**WHAT NEEDS TO BE DONE:**
Going through the entries below, count each line that holds "MATRIX" and give only the total.

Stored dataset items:
────

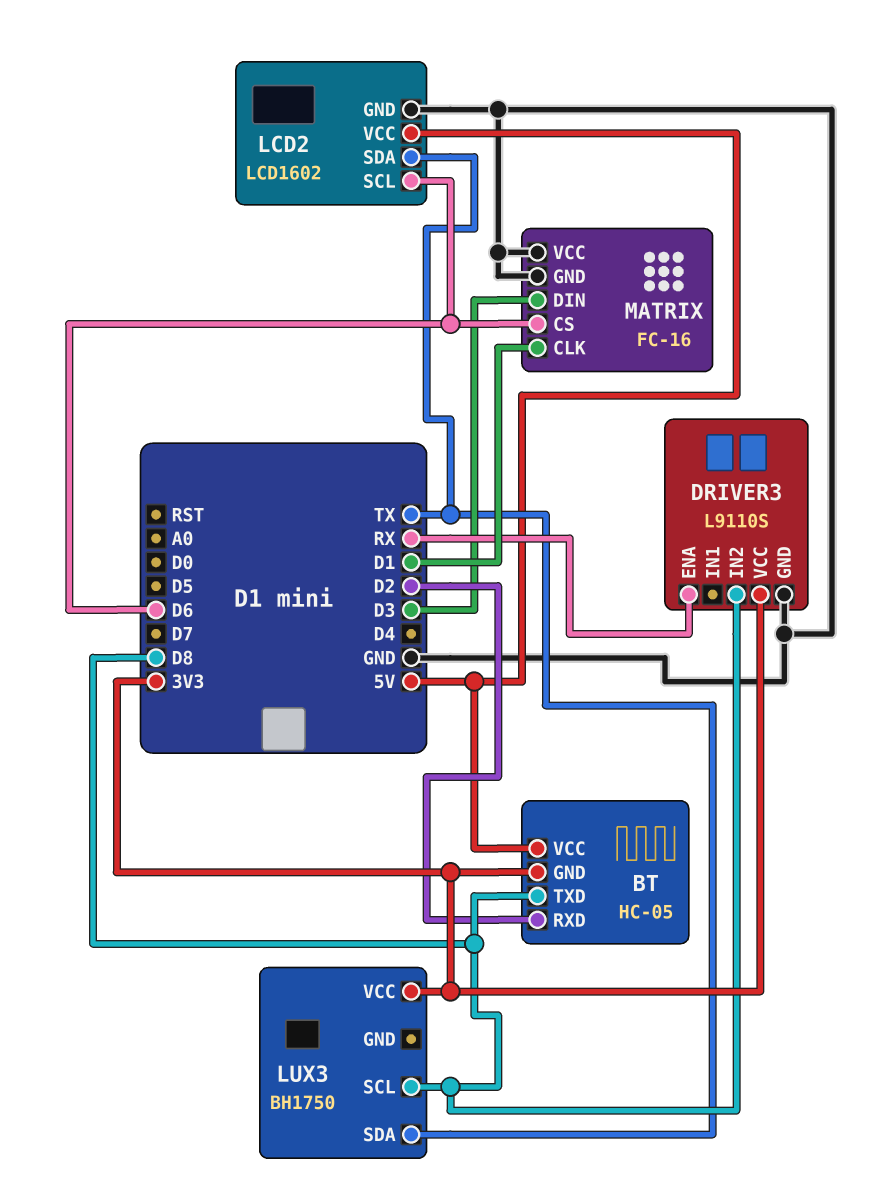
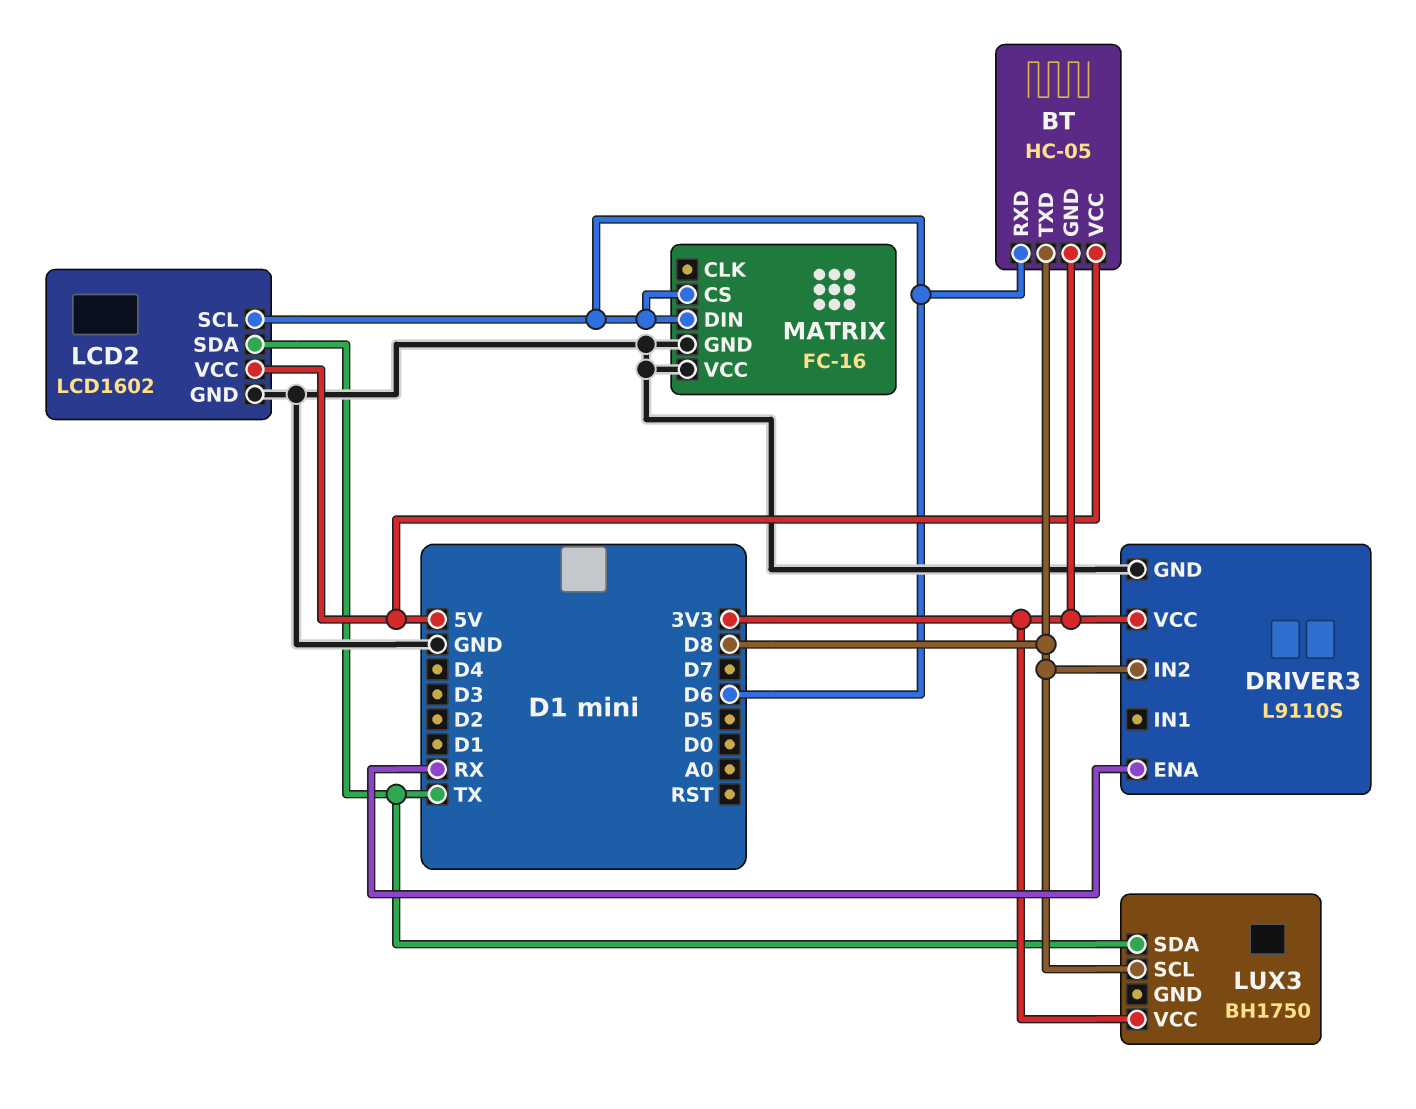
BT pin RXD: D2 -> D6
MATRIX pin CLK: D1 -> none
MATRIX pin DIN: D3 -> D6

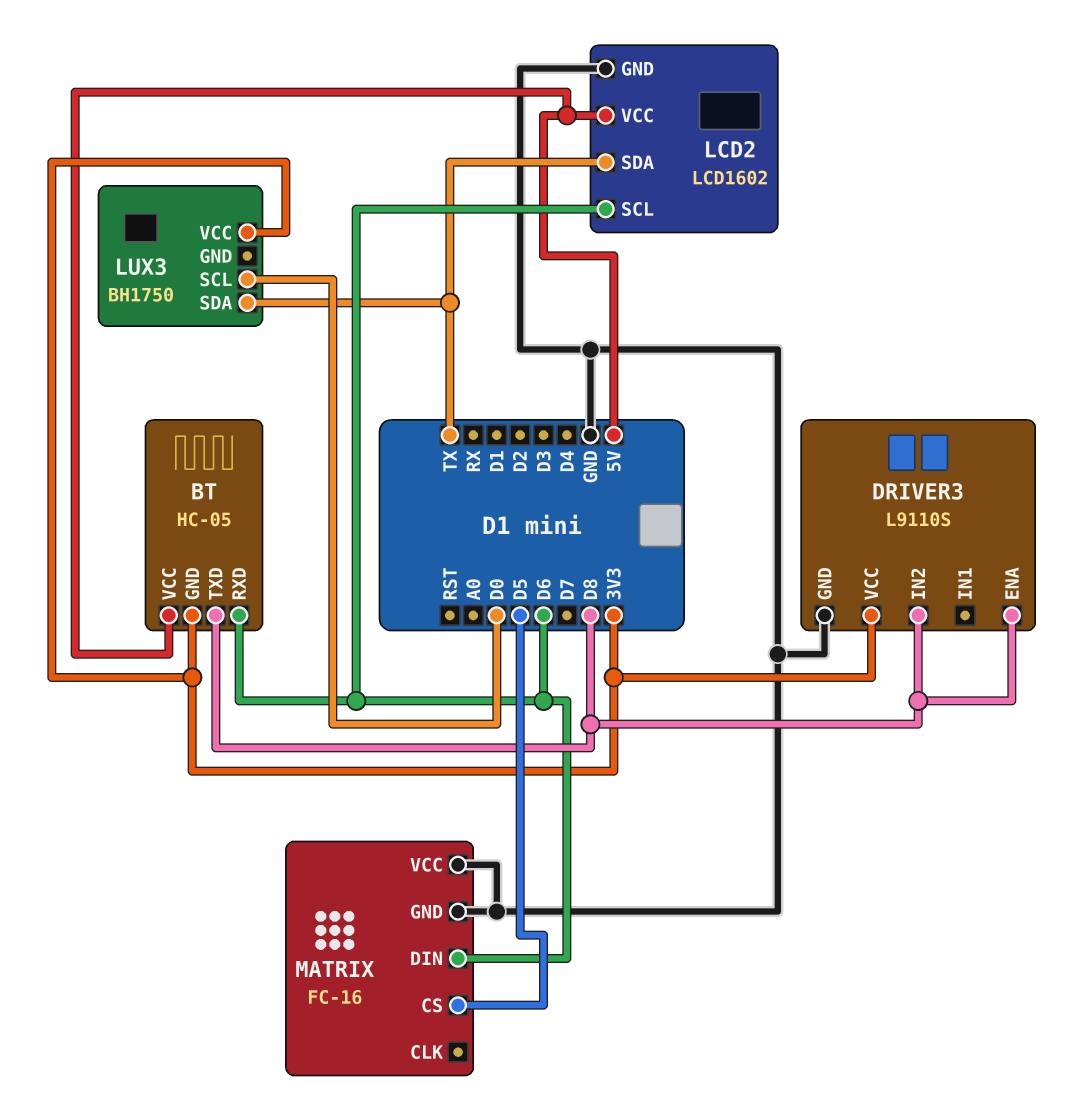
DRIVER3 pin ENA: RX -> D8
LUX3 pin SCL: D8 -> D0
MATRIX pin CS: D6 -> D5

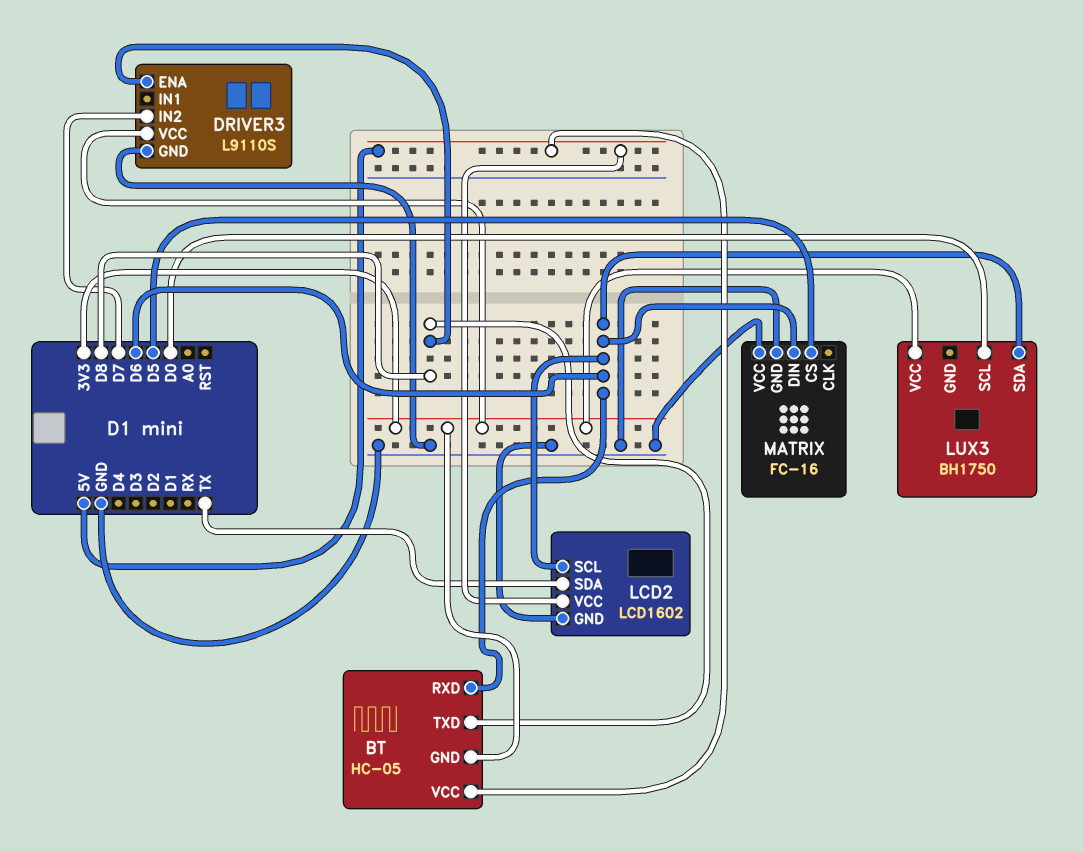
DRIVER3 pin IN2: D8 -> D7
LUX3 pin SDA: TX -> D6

────

**TASK RESPONSE:**
3